(Records from a data collection)
========================

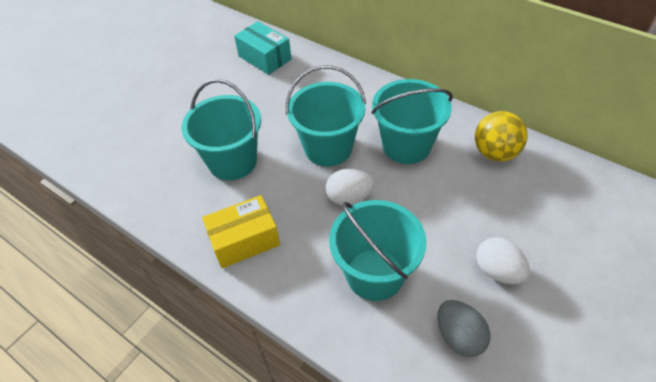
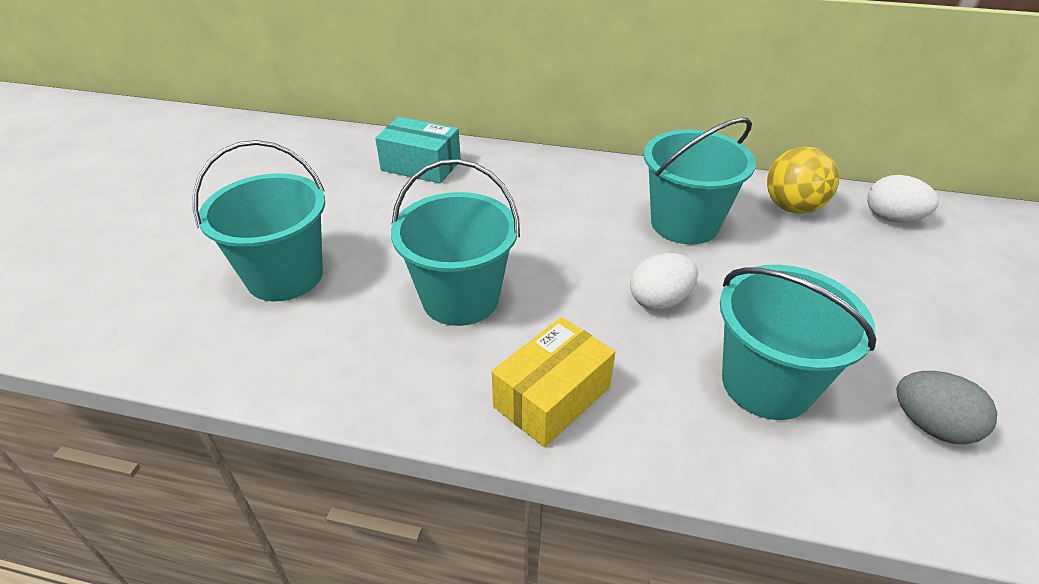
camera: 25 degrees left, 10 degrees down
turquoise bucket [286,65,366,166] -> turquoise bucket moved to [193,140,325,301]
white egg [476,237,530,284] -> white egg moved to [867,175,939,222]

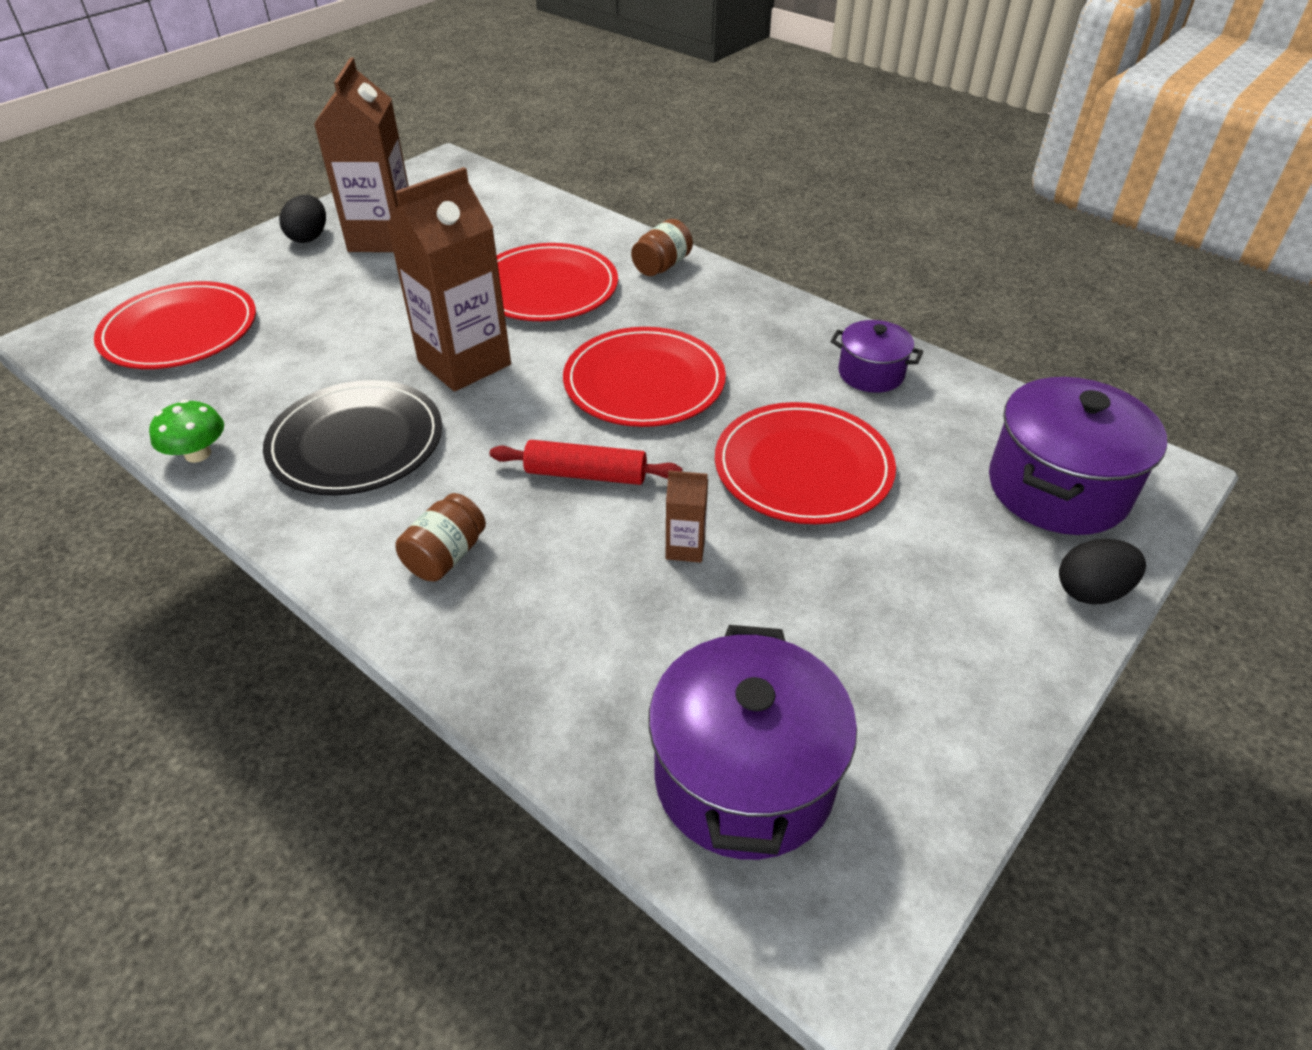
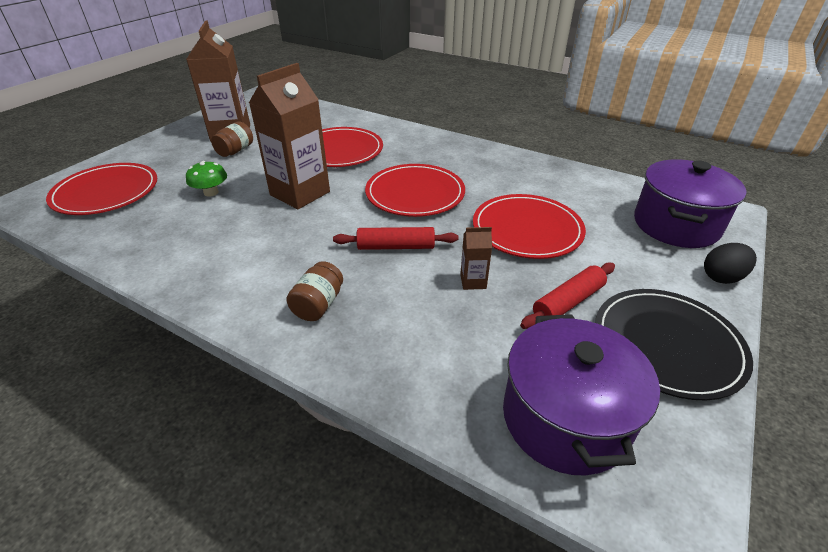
camera: 10 degrees left, 5 degrees down
green mushroom [149,400,224,463] -> green mushroom moved to [186,161,227,197]
black plate [263,380,442,496] -> black plate moved to [595,289,753,400]
black egg [279,195,326,243] -> none
brown jar [631,219,693,276] -> brown jar moved to [211,121,253,157]
purple pot [831,320,923,393] -> none
none -> red rolling pin [520,263,615,329]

========================

**What to produce**
Restate the records in full and word for word, but keep the pictures out.

**Output**
camera: 25 degrees left, 10 degrees down
turquoise bucket [286,65,366,166] -> turquoise bucket moved to [193,140,325,301]
white egg [476,237,530,284] -> white egg moved to [867,175,939,222]

camera: 10 degrees left, 5 degrees down
green mushroom [149,400,224,463] -> green mushroom moved to [186,161,227,197]
black plate [263,380,442,496] -> black plate moved to [595,289,753,400]
black egg [279,195,326,243] -> none
brown jar [631,219,693,276] -> brown jar moved to [211,121,253,157]
purple pot [831,320,923,393] -> none
none -> red rolling pin [520,263,615,329]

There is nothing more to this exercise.